_The problem_
When a line below holds the string "degrees", show that line.

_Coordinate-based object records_
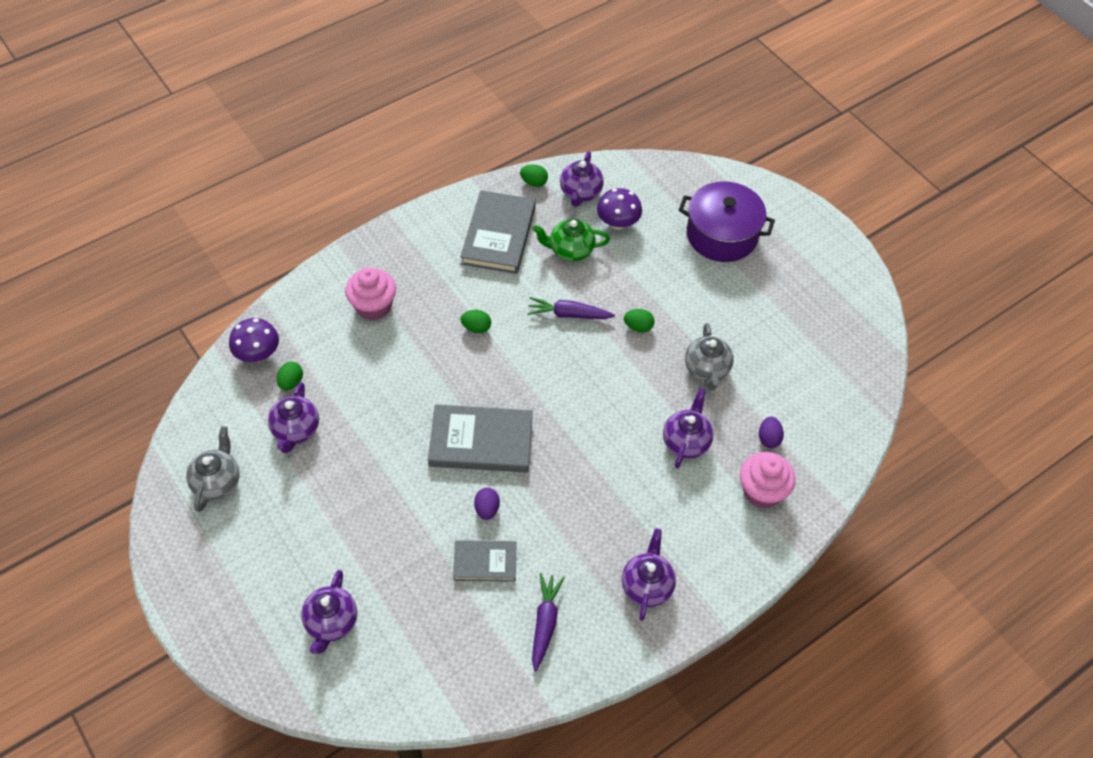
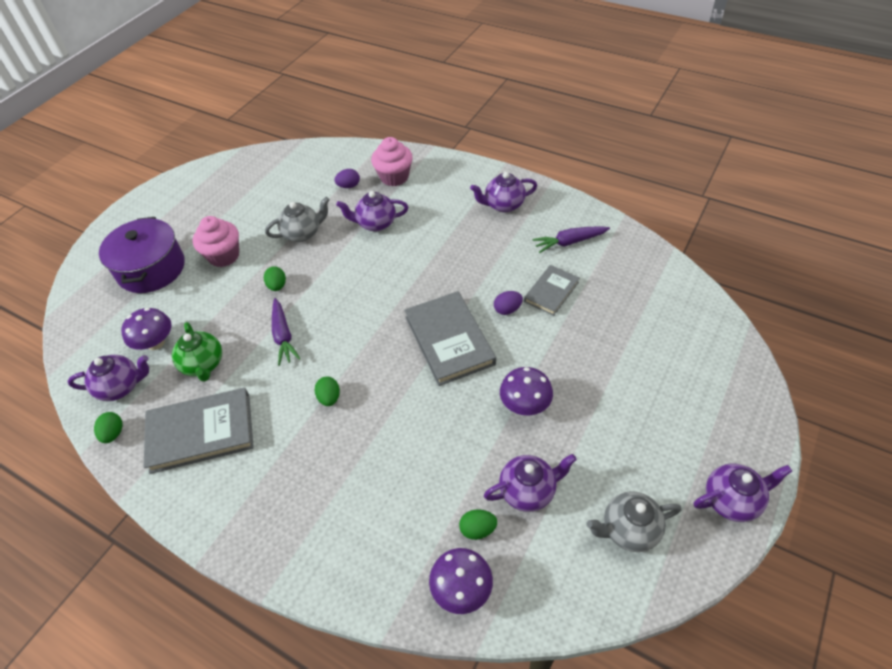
camera: 110 degrees left, 5 degrees down
(331, 622) = (674, 361): purple teapot -> purple teapot (732, 500)
(372, 468) = (525, 404): none -> purple mushroom
(373, 306) = (343, 502): pink cupcake -> pink cupcake (224, 256)
(485, 562) = (551, 292): grey book -> grey book turned 60 degrees clockwise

_Exercise answer_
camera: 110 degrees left, 5 degrees down
(485, 562) = (551, 292): grey book -> grey book turned 60 degrees clockwise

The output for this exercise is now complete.